▶ WORK TASK
Only a number is wanted here: how many lines in the records below contain the string "degrees".

##### SUPPLIED DATA

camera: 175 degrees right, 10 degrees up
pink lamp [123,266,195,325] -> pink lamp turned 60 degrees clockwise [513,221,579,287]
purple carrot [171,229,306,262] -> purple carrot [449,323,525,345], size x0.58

##########
##### SUPPLIED DATA

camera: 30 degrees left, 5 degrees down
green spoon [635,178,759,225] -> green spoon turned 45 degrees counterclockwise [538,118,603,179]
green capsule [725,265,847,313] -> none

##########

▶ ANSWER SPACE
4